----- DATA LISTING -----
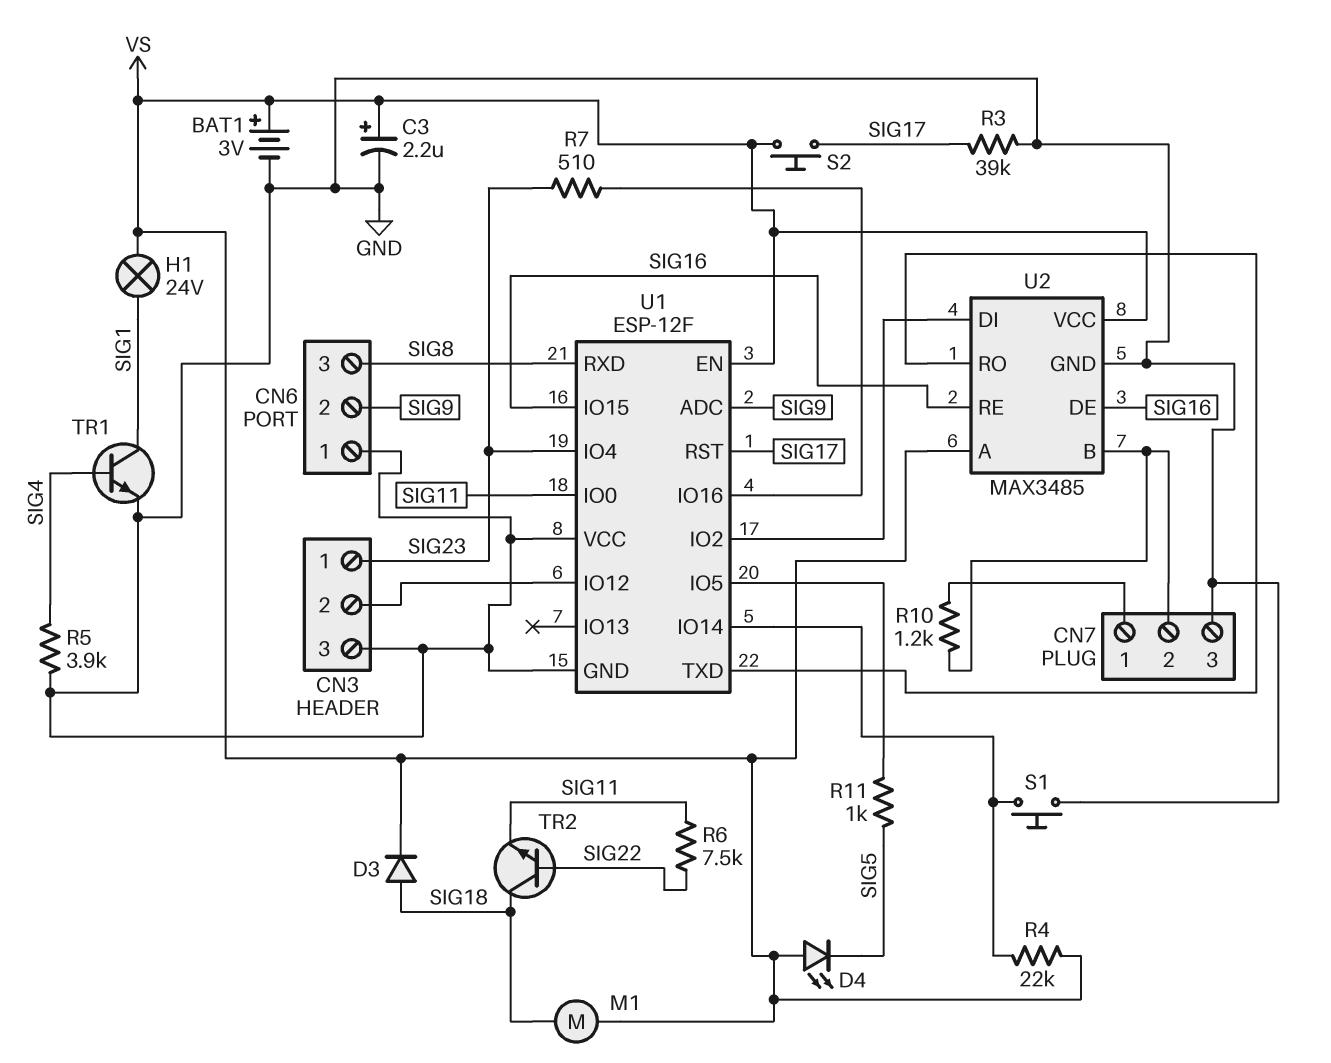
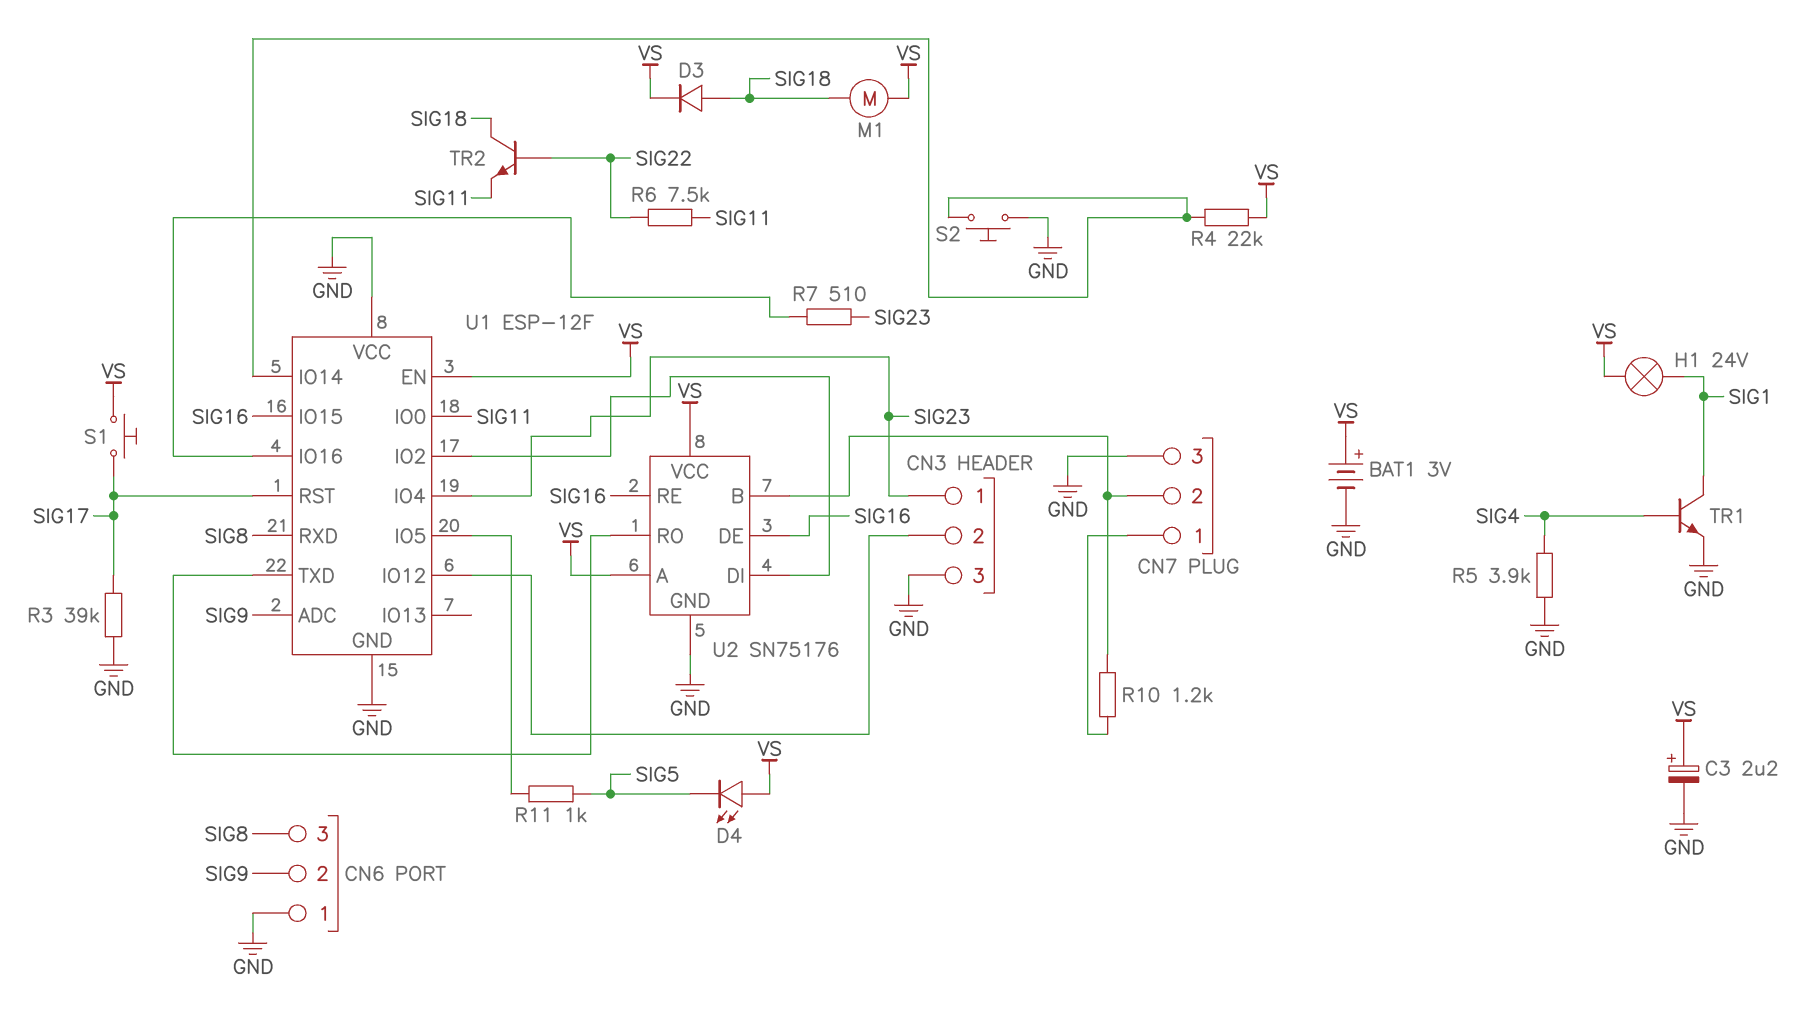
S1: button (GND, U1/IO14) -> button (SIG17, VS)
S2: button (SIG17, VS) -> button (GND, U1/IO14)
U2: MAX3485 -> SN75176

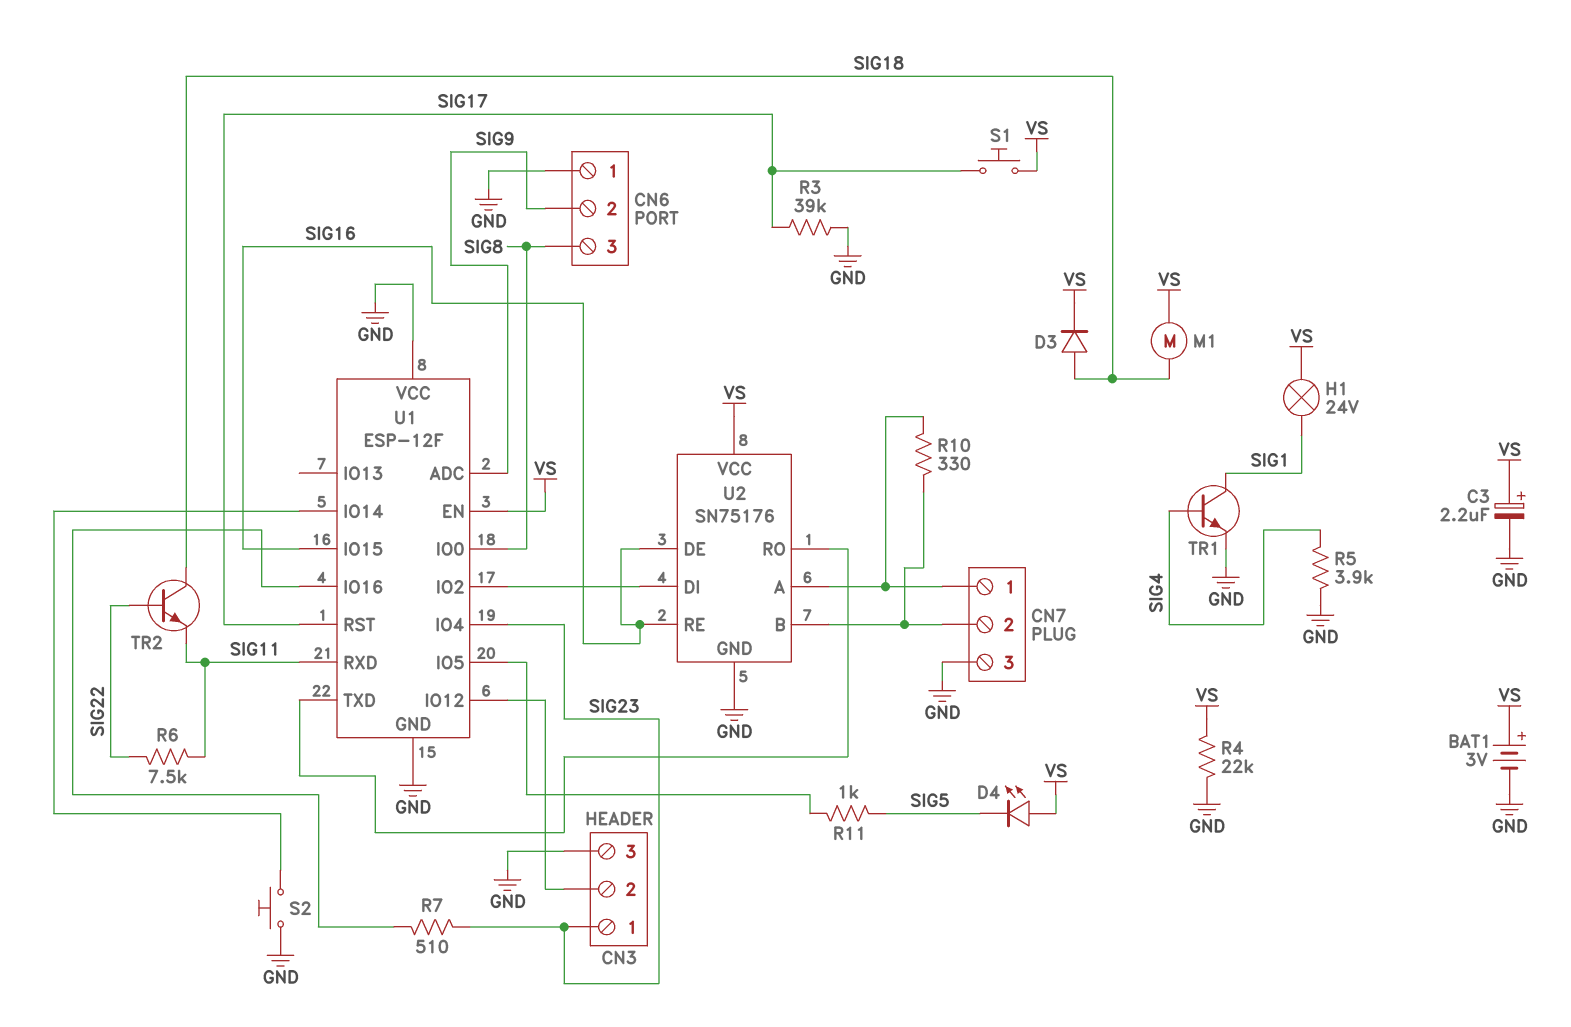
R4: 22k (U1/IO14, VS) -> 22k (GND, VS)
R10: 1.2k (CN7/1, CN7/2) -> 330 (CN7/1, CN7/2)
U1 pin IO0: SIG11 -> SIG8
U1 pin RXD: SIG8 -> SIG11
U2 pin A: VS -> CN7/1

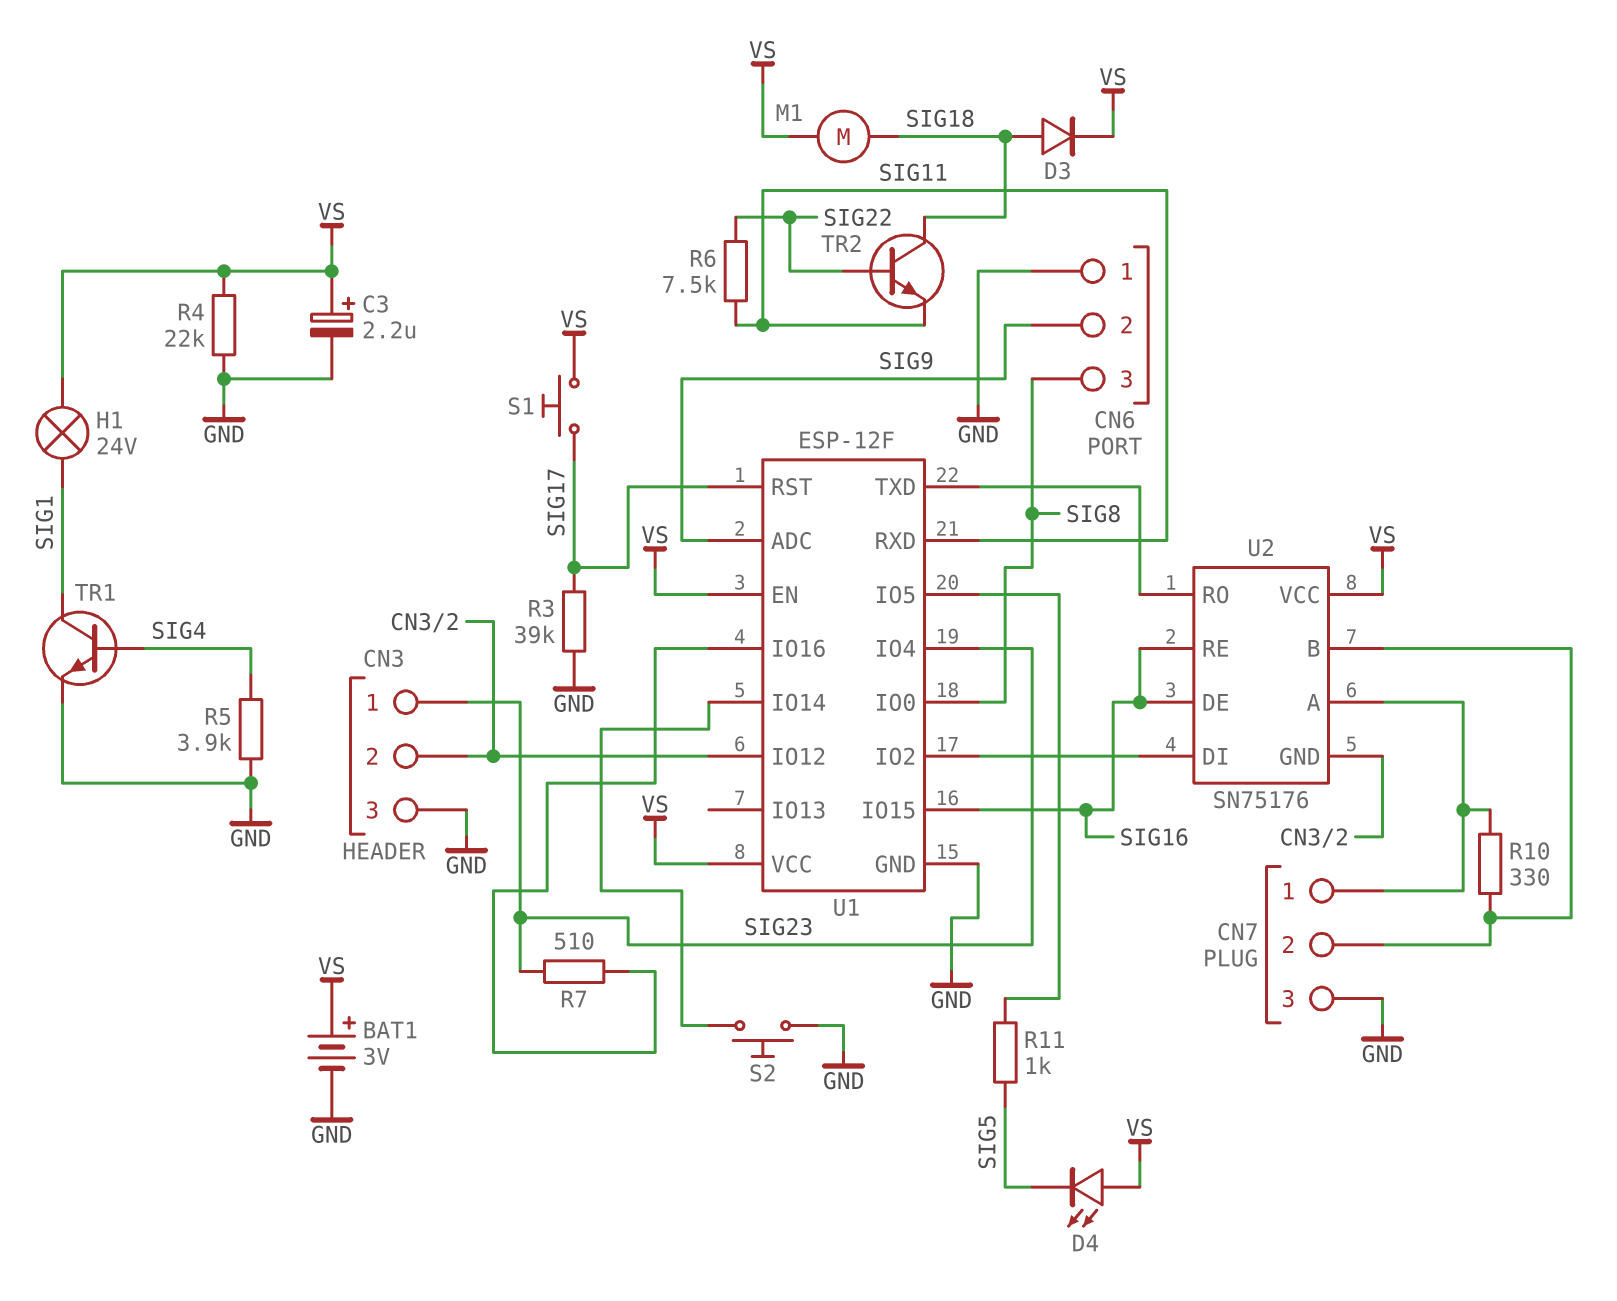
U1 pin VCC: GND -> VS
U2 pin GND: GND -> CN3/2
-----
▸ **TASK DIRECTIONS**
Return exactly the lines from the one containing "U1 pin IO0: SIG11 -> SIG8" through the end of the records, leaving out every picture.

▸ **EXPECTED OUTPUT**
U1 pin IO0: SIG11 -> SIG8
U1 pin RXD: SIG8 -> SIG11
U2 pin A: VS -> CN7/1

U1 pin VCC: GND -> VS
U2 pin GND: GND -> CN3/2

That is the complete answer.